I need the records below restated word for word, without their pictures.

- Opening Delimiter -

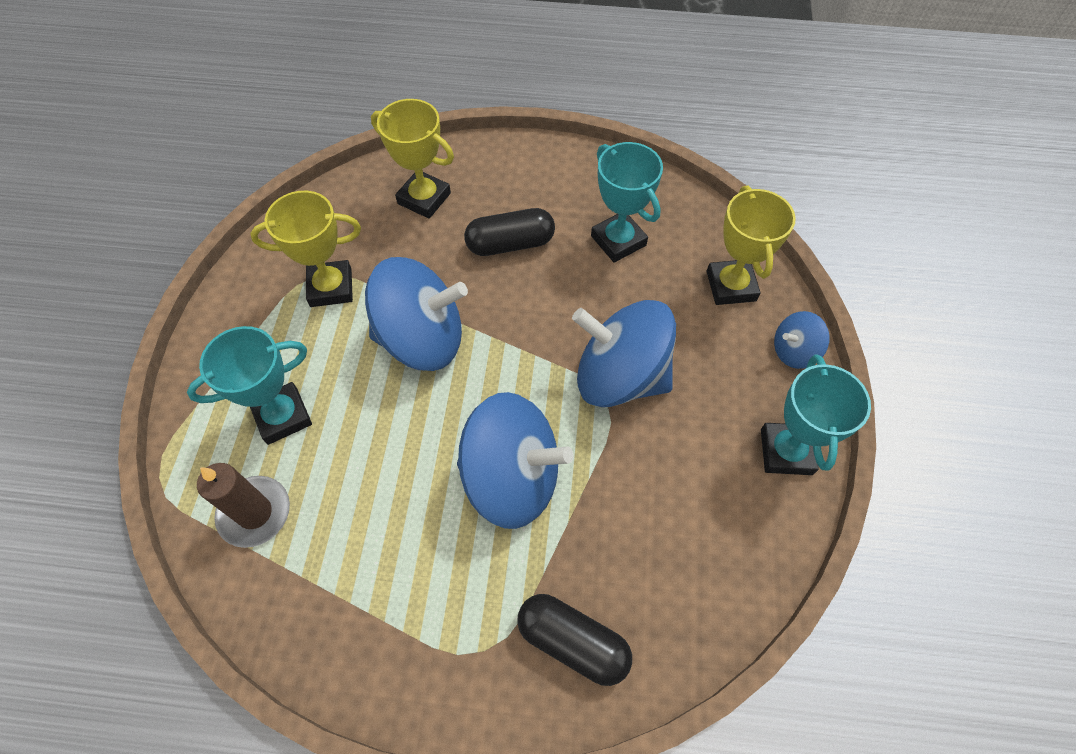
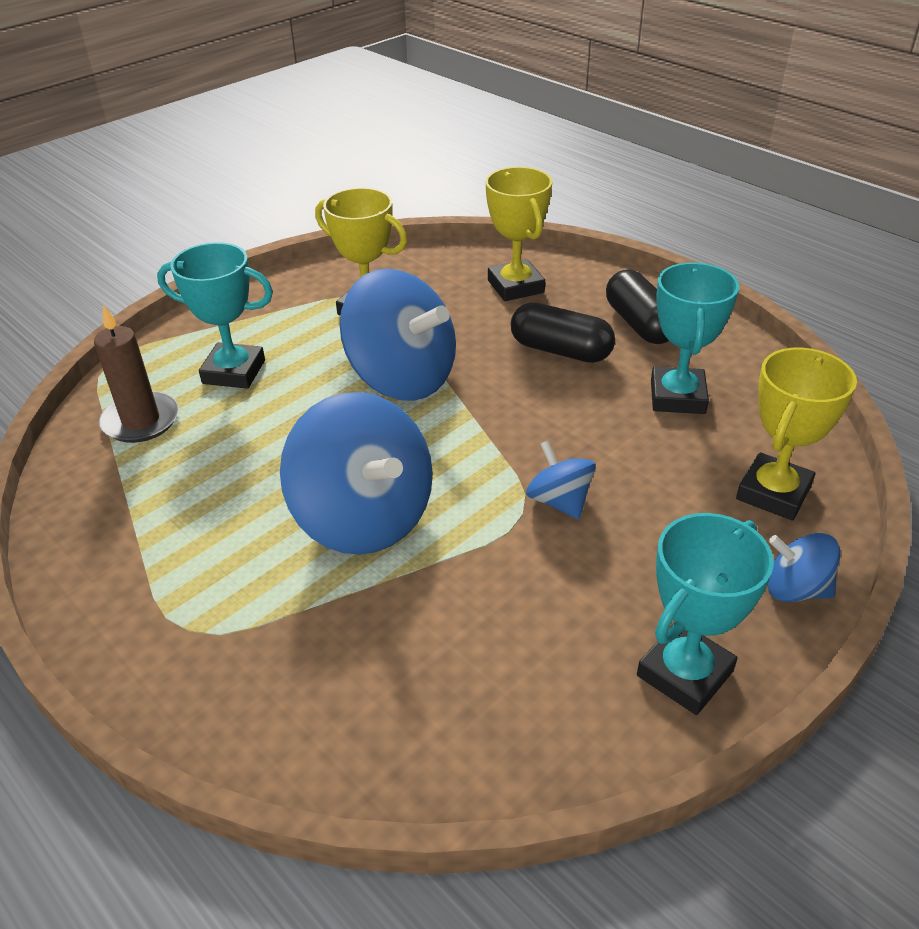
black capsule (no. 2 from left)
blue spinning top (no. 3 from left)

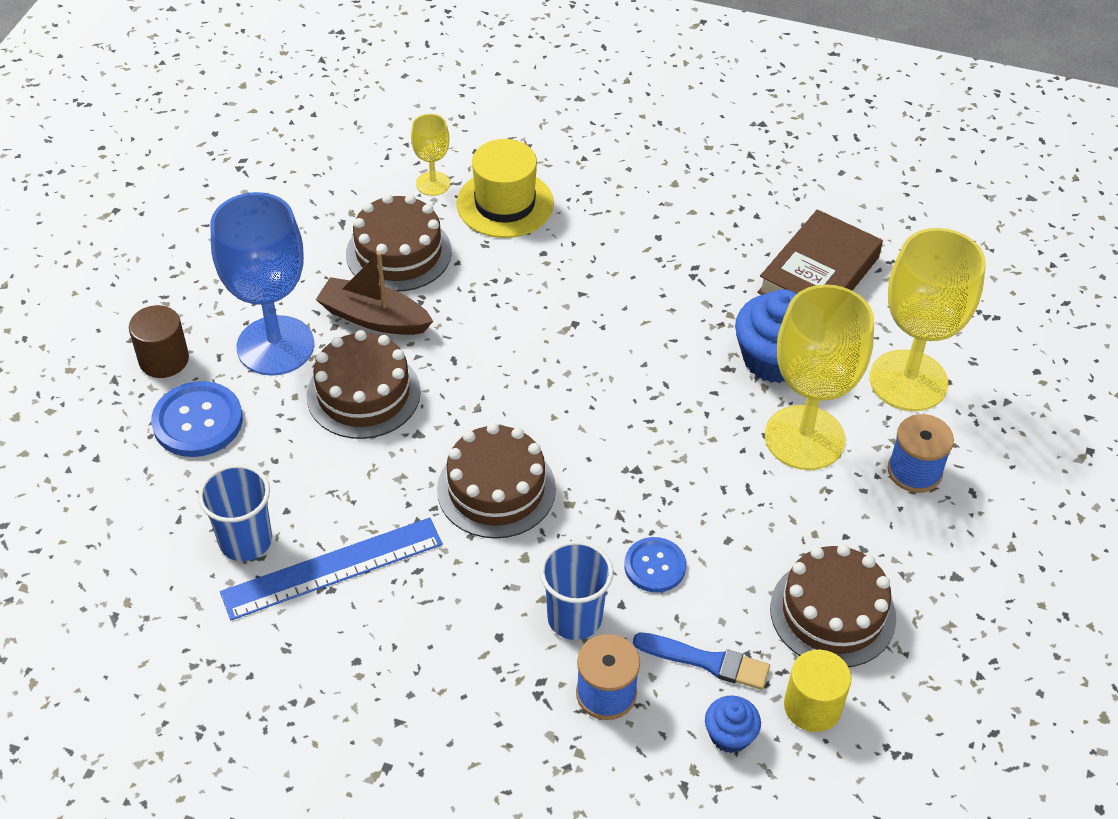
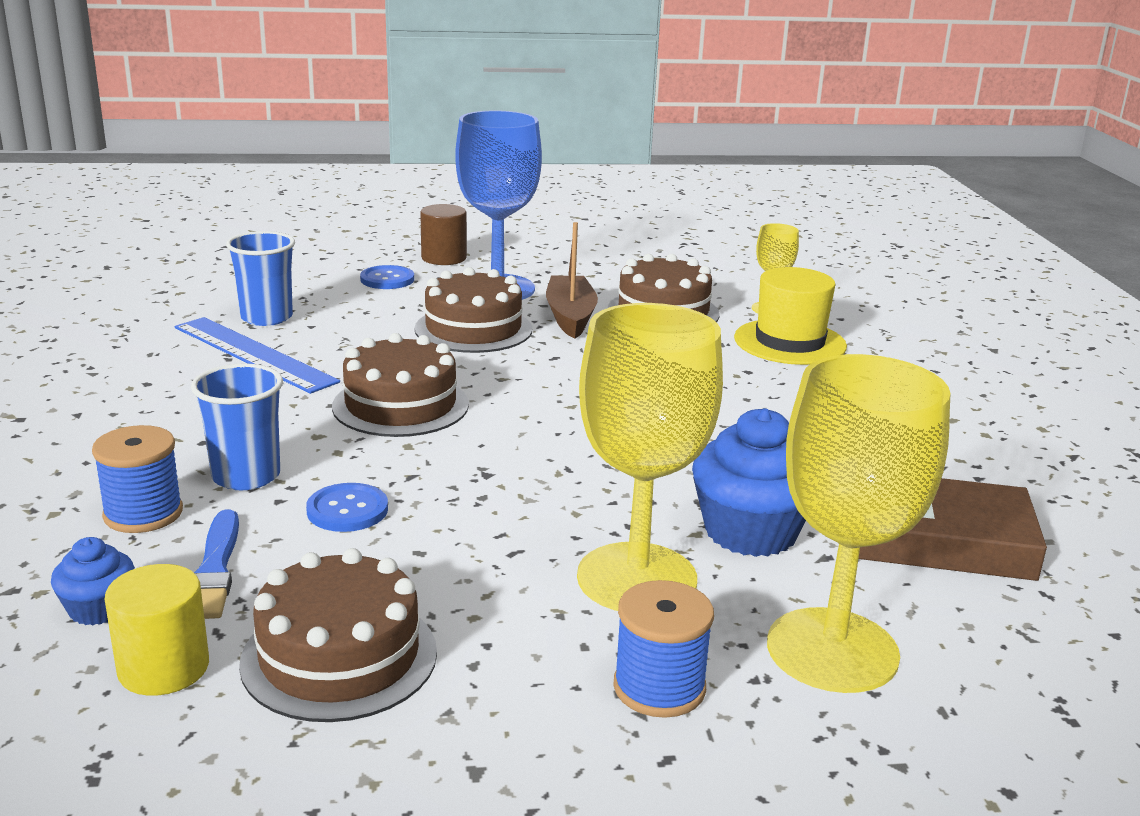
blue button (no. 2 from left)

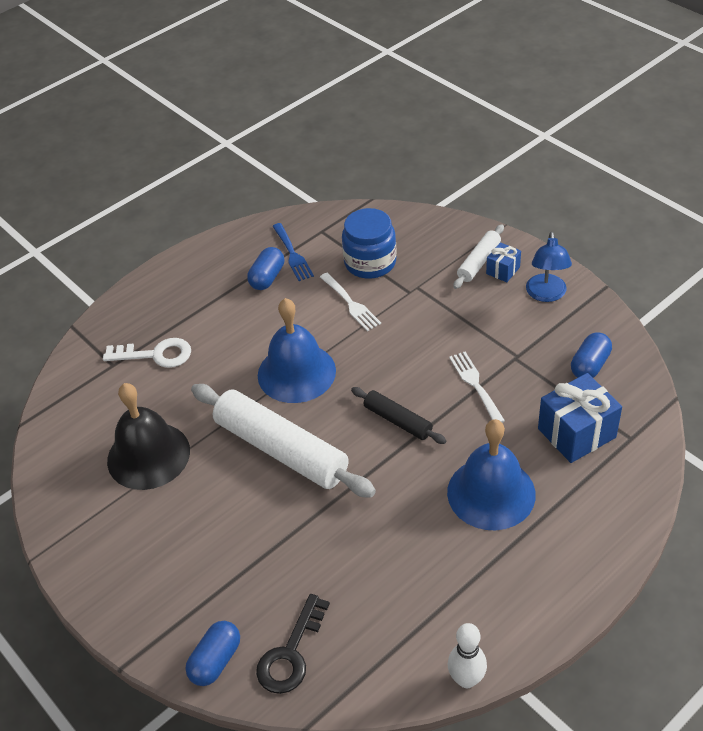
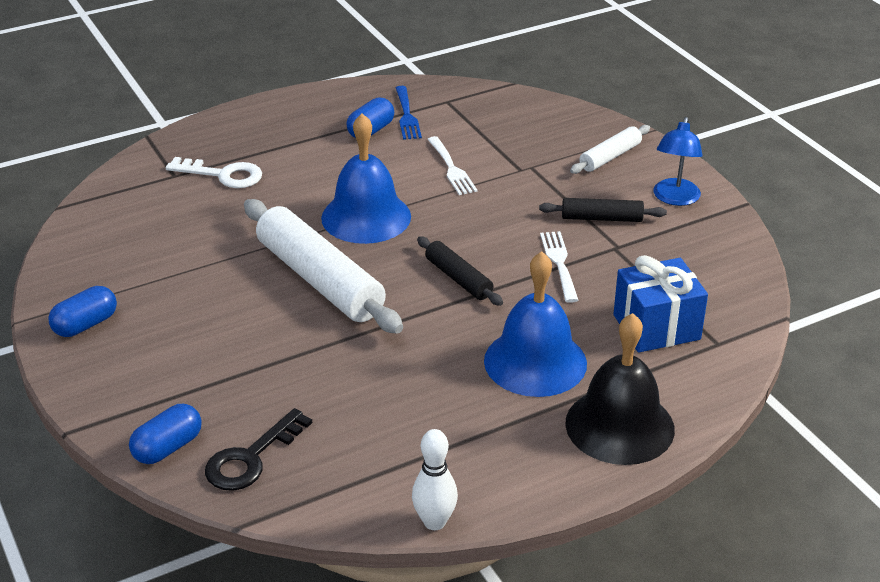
blue jar
blue gift (no. 1 from left in the first image)
black rolling pin (no. 2 from left)
black bell
blue capsule (no. 1 from left)

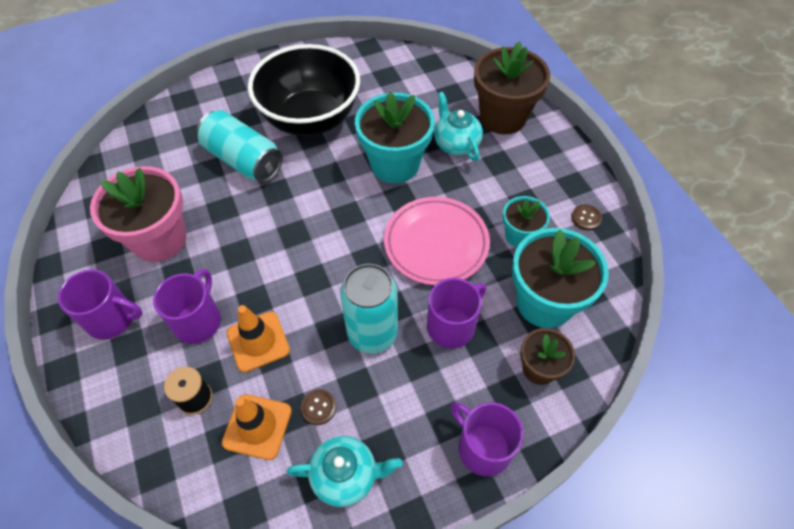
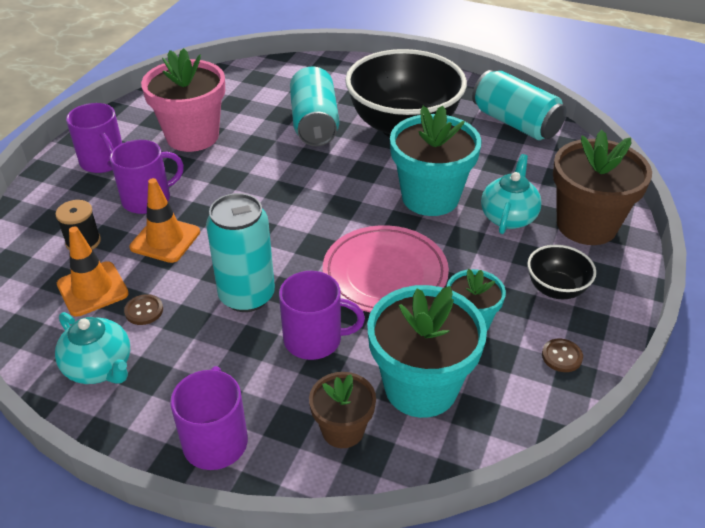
turquoise can (no. 3 from left)
black bowl (no. 2 from left)

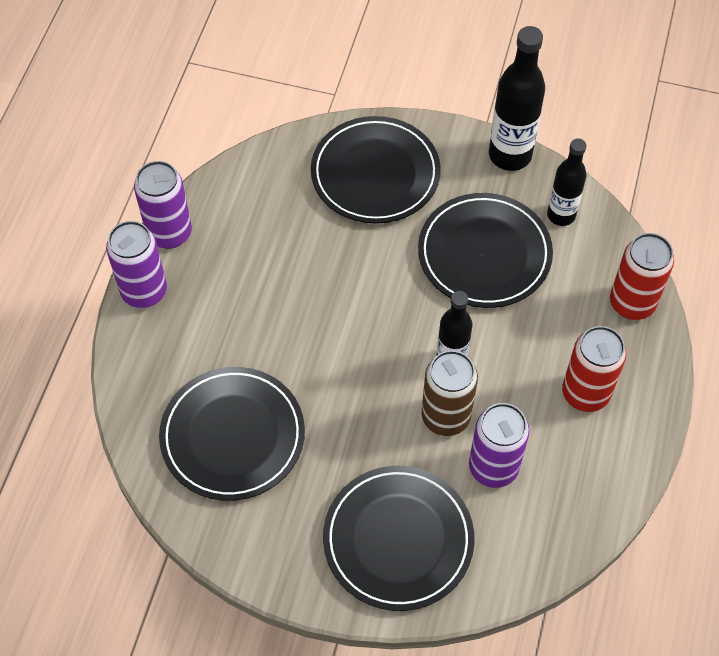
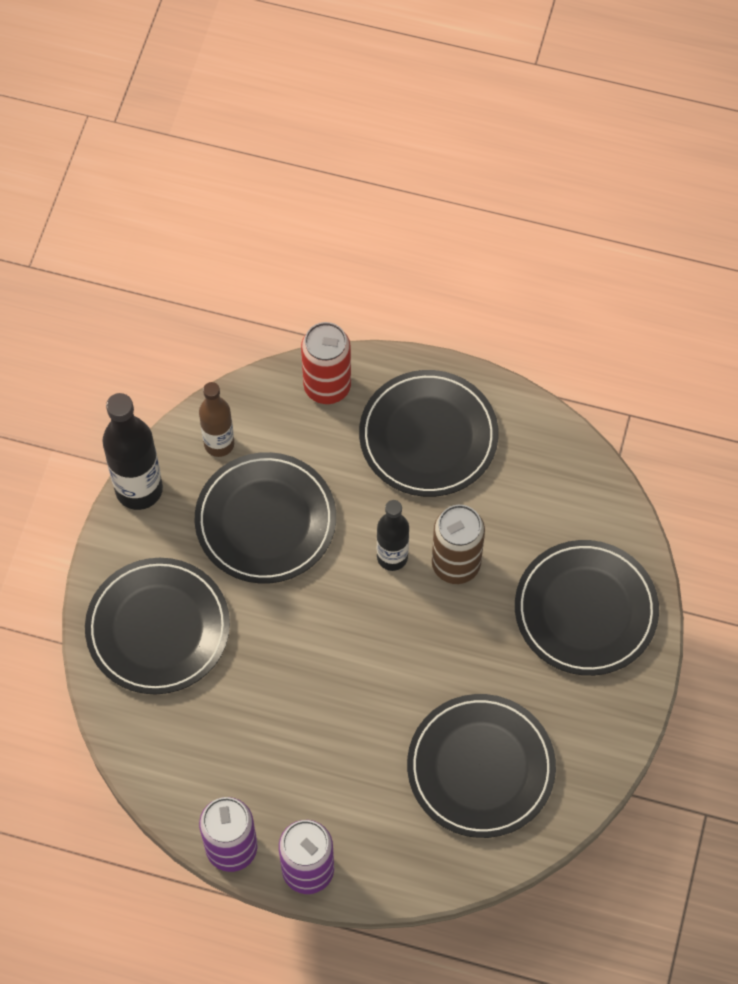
purple can (no. 3 from left in the first image)
black plate (no. 3 from left)
brown bottle

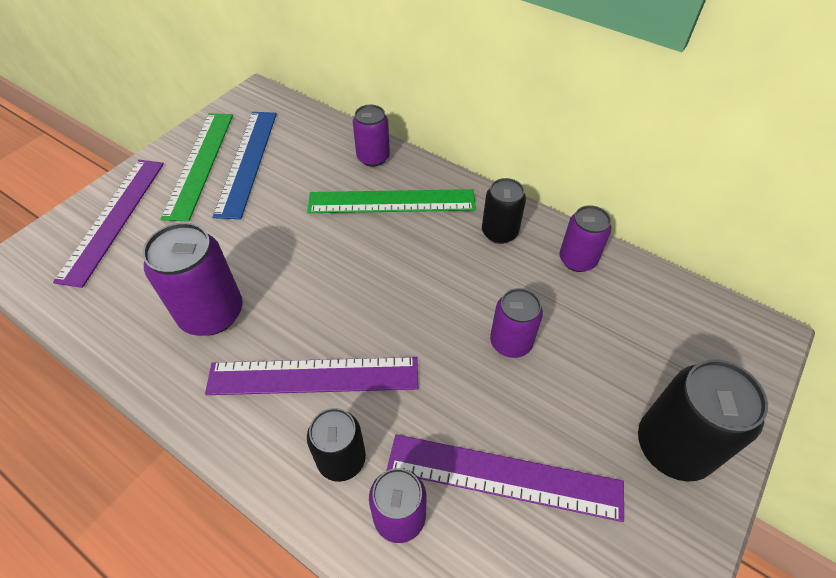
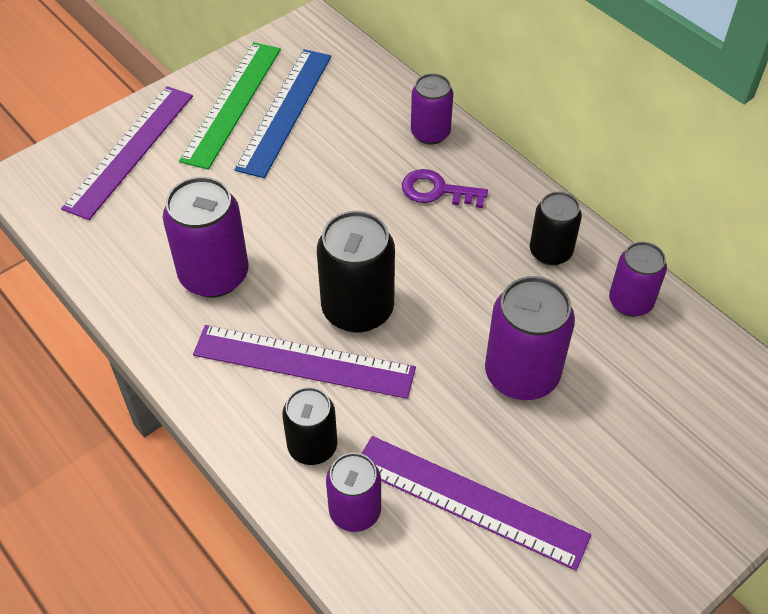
black can (no. 2 from left)
purple key
purple can (no. 4 from left)

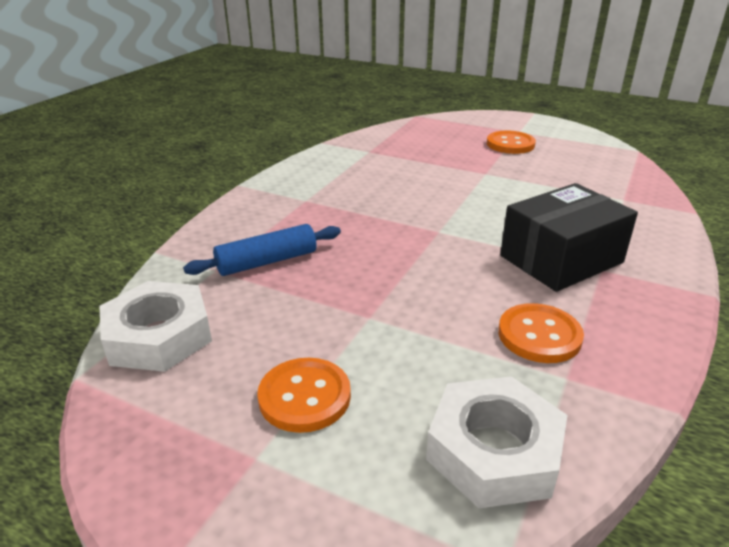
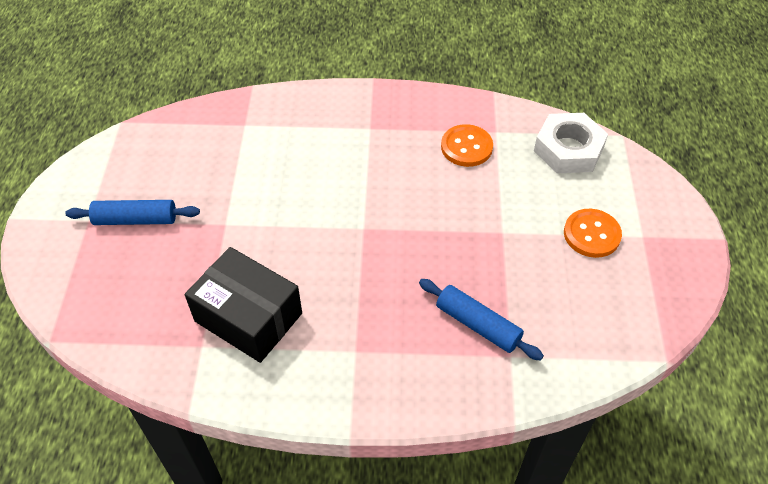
white nut (no. 1 from left in the first image)
black box
blue rolling pin (no. 1 from left)

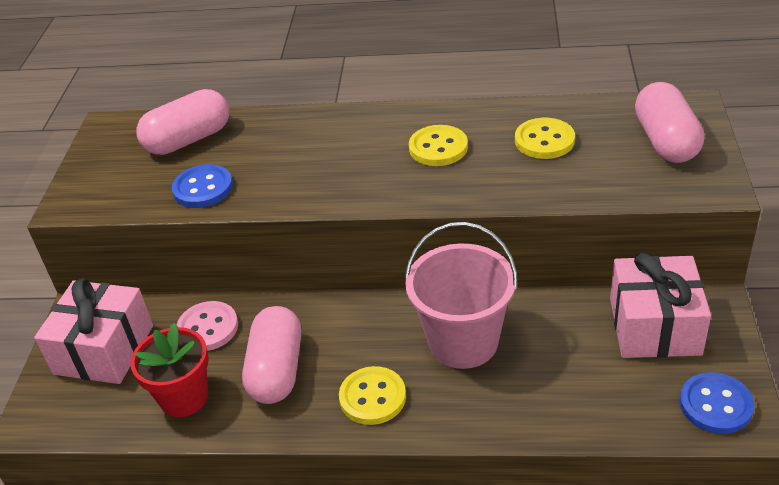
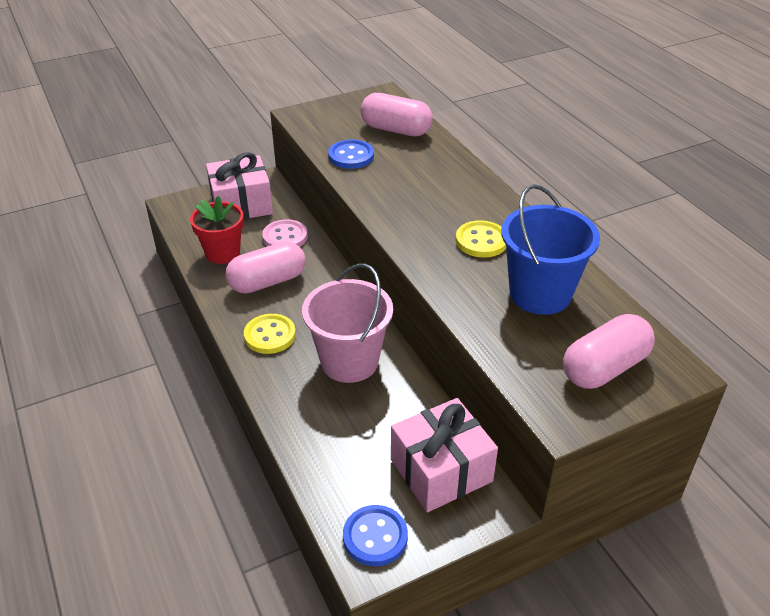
blue bucket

- Closing Delimiter -

**Expected answer:**
black capsule (no. 2 from left)
blue spinning top (no. 3 from left)

blue button (no. 2 from left)

blue jar
blue gift (no. 1 from left in the first image)
black rolling pin (no. 2 from left)
black bell
blue capsule (no. 1 from left)

turquoise can (no. 3 from left)
black bowl (no. 2 from left)

purple can (no. 3 from left in the first image)
black plate (no. 3 from left)
brown bottle

black can (no. 2 from left)
purple key
purple can (no. 4 from left)

white nut (no. 1 from left in the first image)
black box
blue rolling pin (no. 1 from left)

blue bucket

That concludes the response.